§ **Exercise**:
Give the number of lines in the entries below that hold "shifted", with no accompanying words.

§ **Coordinate-based object records**:
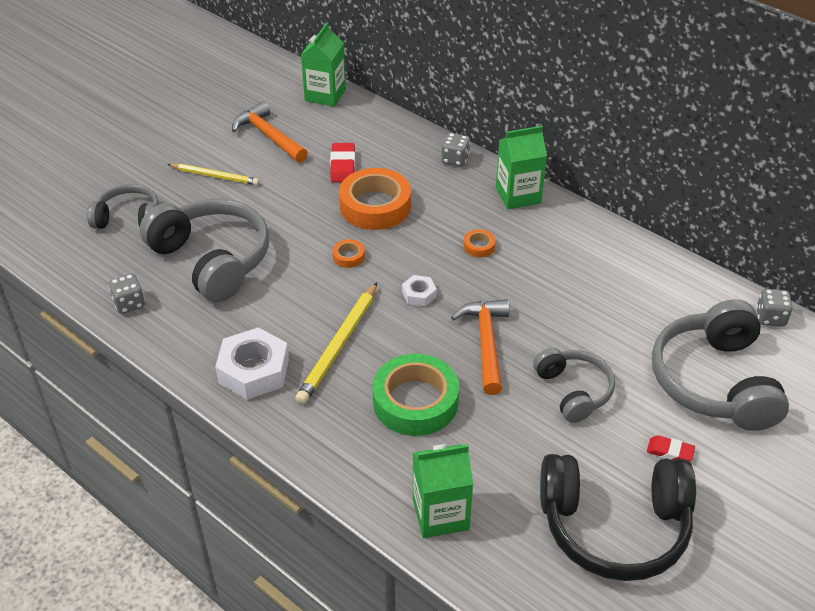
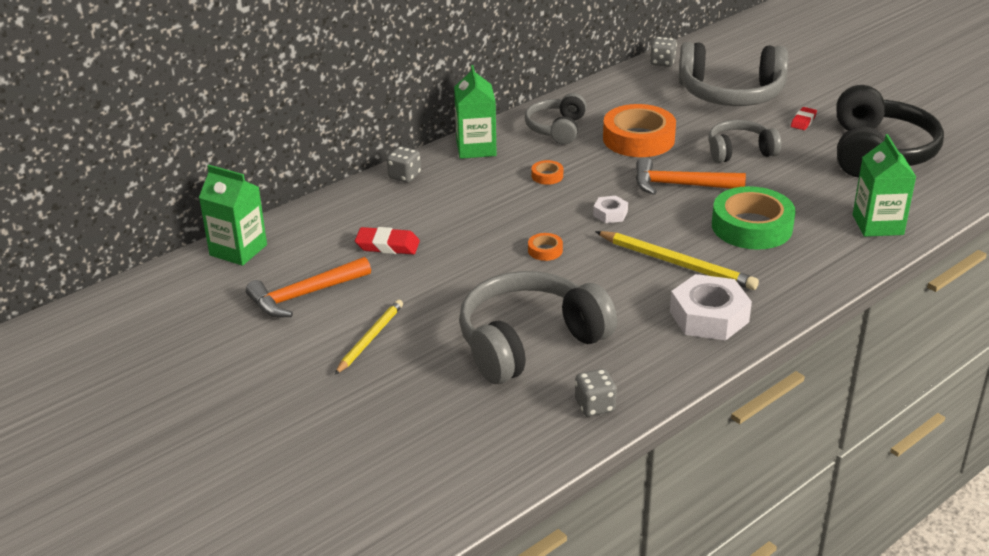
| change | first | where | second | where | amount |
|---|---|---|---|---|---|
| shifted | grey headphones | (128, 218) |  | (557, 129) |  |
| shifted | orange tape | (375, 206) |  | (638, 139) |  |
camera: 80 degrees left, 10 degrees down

§ **Expected output**:
2